Task brief: Only the lines containing "minus" belong in the answer; find them in the material below.

Material provided:
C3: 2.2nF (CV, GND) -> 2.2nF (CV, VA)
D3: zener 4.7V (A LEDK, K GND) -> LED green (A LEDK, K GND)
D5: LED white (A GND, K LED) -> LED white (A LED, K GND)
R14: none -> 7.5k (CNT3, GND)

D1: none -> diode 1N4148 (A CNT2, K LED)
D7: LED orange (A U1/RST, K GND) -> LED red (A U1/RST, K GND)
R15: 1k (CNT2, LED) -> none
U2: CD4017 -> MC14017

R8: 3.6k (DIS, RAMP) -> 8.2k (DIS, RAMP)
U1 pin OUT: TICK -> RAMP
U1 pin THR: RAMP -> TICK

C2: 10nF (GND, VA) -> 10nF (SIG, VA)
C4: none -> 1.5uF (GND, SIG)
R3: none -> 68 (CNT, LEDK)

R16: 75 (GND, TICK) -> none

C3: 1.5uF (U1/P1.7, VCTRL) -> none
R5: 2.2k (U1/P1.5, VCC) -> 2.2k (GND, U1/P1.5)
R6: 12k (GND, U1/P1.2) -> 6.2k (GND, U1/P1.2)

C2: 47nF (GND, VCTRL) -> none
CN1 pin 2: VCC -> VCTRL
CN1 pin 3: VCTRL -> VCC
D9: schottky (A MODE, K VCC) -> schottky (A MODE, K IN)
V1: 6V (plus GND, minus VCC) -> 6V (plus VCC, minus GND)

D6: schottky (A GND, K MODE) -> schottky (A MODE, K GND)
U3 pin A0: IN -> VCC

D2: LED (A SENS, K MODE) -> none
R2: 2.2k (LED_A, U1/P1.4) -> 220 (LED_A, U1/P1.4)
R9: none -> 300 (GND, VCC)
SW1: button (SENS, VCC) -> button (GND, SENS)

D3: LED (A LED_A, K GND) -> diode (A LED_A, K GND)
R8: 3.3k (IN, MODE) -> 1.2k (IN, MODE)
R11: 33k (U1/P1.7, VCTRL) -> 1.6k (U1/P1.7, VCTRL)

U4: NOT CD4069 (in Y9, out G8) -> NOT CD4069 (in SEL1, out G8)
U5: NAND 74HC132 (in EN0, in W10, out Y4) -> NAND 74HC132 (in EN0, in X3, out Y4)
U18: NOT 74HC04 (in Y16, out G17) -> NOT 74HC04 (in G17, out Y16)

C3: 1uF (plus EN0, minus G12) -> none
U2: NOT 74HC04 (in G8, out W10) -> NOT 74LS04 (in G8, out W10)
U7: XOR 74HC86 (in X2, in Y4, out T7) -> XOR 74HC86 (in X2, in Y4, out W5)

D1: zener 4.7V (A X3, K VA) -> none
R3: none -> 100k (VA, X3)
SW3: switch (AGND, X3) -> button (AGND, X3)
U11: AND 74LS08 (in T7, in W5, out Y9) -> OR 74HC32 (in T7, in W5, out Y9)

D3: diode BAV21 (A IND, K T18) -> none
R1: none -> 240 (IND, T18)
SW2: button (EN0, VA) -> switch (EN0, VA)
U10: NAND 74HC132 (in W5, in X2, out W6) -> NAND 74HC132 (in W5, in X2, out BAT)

Result for this task:
V1: 6V (plus GND, minus VCC) -> 6V (plus VCC, minus GND)
C3: 1uF (plus EN0, minus G12) -> none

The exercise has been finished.